* Problem requirements: Among the records below, find the lines with the word "visible" and copy them.

======== Records provided

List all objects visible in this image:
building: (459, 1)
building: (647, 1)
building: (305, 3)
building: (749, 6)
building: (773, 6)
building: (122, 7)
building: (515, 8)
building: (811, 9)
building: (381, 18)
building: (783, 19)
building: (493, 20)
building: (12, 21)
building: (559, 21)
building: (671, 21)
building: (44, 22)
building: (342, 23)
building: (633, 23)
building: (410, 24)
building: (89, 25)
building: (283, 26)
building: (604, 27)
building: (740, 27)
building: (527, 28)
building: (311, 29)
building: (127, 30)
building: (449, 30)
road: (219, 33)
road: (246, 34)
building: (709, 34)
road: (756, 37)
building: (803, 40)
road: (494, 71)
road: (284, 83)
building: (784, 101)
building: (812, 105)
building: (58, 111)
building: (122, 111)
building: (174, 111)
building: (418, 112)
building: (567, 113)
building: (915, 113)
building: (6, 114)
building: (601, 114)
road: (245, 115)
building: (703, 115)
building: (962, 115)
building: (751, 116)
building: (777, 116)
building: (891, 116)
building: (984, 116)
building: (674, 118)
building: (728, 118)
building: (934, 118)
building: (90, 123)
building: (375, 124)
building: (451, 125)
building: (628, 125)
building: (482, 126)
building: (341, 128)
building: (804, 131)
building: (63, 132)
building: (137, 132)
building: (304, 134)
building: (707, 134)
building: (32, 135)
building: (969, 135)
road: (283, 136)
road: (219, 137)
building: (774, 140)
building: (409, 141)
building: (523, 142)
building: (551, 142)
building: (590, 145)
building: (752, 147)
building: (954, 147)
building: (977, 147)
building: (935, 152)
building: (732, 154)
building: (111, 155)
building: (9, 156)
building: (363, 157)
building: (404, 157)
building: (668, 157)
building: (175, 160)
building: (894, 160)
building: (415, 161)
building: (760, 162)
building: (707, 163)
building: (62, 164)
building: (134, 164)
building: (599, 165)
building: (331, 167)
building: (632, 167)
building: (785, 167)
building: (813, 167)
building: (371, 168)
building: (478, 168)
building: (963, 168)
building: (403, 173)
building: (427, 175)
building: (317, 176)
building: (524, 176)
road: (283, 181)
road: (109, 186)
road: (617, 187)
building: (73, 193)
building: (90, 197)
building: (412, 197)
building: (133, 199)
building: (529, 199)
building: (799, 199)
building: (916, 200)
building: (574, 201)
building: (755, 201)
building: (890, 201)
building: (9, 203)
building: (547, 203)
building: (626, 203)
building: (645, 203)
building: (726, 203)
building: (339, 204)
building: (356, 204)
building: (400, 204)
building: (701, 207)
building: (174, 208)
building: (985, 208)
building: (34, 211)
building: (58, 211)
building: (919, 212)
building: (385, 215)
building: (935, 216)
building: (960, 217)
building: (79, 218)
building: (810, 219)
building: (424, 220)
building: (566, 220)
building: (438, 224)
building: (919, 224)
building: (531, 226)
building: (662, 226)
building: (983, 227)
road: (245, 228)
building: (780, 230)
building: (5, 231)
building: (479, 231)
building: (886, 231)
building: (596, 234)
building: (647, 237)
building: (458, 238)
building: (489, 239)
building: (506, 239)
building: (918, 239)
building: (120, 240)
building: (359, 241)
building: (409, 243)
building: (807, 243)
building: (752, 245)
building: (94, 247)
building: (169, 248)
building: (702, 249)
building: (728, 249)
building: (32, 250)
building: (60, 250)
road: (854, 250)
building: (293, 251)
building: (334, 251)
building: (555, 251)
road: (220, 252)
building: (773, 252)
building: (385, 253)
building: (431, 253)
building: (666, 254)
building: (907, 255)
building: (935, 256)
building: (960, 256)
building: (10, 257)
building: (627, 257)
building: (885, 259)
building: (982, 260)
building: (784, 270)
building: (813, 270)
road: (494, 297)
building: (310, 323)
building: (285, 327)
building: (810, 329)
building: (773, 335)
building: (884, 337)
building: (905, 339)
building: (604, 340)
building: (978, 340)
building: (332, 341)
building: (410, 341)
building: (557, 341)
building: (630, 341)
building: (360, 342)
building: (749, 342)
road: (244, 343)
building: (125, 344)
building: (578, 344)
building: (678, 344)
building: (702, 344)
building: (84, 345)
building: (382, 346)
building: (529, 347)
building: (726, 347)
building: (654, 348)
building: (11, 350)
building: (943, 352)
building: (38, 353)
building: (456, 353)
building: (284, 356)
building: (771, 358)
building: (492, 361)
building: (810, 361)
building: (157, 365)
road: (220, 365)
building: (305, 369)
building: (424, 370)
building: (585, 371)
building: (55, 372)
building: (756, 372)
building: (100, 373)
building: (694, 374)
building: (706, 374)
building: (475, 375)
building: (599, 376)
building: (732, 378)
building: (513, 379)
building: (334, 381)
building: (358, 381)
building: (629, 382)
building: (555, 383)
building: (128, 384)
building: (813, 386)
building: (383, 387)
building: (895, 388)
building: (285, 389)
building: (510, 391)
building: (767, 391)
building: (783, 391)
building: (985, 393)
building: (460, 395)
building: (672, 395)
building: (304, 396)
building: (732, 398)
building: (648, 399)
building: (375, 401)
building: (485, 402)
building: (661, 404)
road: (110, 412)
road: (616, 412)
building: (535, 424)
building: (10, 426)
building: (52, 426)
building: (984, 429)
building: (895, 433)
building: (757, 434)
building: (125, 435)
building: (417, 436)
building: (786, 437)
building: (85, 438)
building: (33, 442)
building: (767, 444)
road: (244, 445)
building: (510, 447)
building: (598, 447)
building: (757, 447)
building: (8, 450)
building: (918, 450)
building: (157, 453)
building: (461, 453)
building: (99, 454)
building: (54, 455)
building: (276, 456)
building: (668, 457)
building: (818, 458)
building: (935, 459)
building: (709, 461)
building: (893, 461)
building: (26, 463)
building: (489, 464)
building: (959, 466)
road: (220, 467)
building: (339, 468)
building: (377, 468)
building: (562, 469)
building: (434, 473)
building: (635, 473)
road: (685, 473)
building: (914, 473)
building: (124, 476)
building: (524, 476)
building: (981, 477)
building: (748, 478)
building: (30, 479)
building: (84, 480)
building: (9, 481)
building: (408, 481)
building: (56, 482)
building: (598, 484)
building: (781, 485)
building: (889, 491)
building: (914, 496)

================
======== Records provided

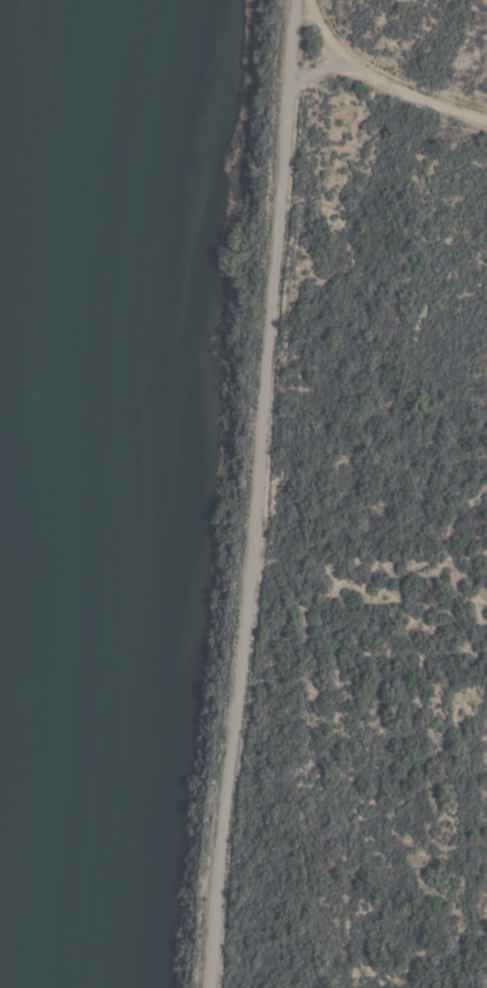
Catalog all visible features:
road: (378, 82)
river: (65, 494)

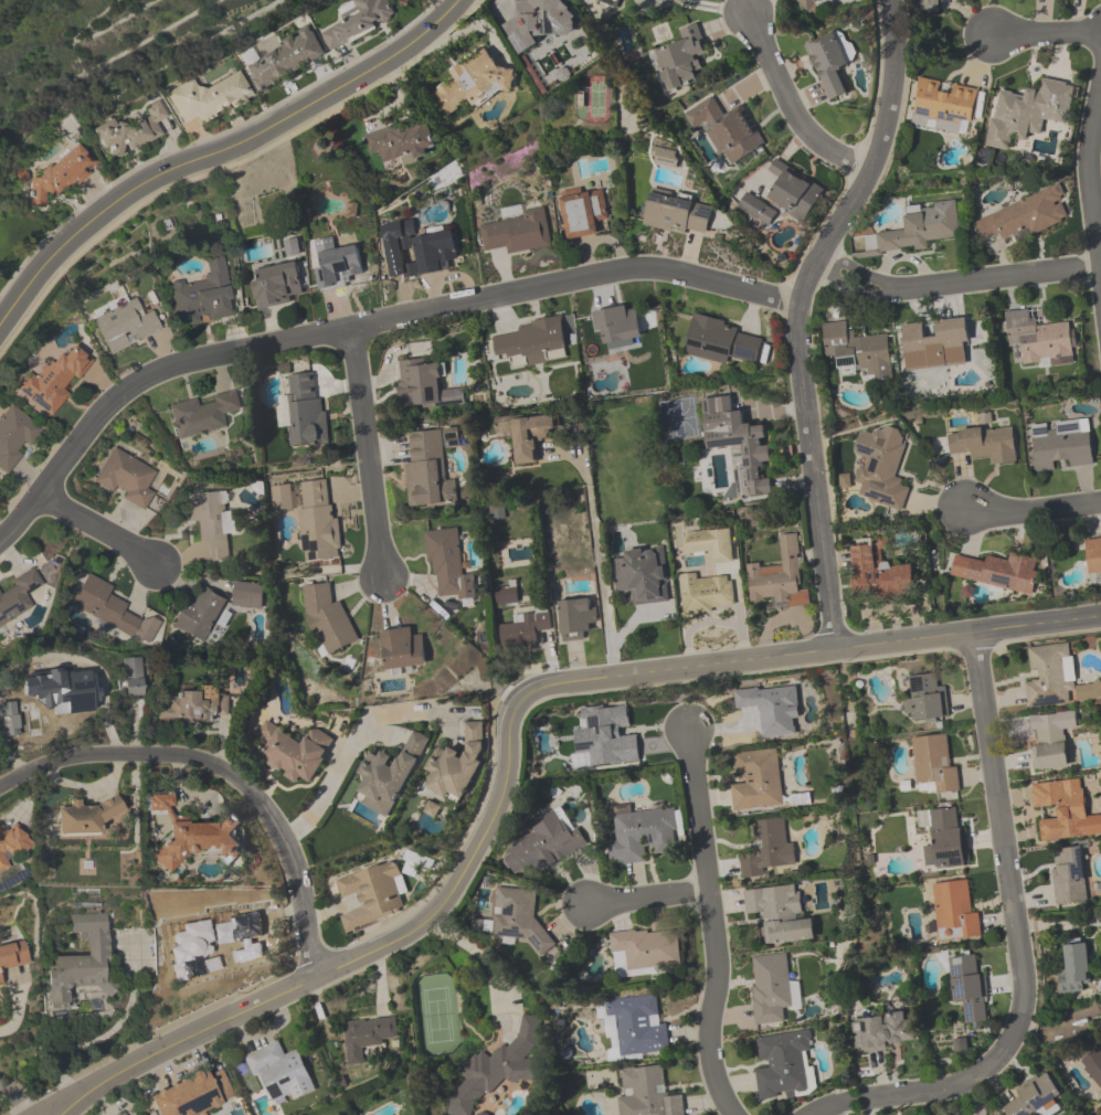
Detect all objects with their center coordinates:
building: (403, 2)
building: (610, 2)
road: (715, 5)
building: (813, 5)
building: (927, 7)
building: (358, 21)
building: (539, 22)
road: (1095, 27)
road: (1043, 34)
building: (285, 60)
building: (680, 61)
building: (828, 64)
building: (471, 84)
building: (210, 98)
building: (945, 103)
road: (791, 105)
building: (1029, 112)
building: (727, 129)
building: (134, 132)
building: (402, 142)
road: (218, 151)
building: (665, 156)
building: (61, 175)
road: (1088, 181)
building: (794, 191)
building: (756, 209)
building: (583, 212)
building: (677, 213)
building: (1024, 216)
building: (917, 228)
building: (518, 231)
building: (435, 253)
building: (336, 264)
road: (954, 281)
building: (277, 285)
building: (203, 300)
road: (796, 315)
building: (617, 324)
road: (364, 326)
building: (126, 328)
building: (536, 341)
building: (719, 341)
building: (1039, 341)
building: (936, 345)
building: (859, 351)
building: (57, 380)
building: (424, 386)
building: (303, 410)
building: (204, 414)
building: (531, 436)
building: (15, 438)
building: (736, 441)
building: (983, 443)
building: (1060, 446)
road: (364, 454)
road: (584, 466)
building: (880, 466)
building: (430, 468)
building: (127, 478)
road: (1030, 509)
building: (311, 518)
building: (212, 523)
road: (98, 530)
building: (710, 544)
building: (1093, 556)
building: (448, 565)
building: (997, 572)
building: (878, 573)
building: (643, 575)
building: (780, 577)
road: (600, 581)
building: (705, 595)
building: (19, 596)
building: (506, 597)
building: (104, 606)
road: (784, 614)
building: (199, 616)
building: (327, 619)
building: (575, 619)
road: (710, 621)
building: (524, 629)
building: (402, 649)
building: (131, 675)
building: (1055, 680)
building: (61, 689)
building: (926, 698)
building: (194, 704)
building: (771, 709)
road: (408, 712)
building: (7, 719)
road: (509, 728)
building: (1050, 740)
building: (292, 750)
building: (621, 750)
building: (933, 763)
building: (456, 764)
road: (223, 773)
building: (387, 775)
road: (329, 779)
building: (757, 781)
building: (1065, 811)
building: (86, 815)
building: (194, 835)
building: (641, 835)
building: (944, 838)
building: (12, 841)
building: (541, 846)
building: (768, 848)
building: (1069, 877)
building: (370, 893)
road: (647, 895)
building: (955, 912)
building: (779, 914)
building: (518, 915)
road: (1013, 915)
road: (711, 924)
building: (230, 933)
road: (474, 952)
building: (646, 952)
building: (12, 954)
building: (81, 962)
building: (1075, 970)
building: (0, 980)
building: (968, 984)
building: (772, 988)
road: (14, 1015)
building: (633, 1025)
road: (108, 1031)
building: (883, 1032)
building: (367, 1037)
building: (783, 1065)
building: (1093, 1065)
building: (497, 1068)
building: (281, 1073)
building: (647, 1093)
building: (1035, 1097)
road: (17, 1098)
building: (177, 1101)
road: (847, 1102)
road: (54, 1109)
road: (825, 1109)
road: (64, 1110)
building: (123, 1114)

================

* Answer area:
List all objects visible in this image:
Catalog all visible features:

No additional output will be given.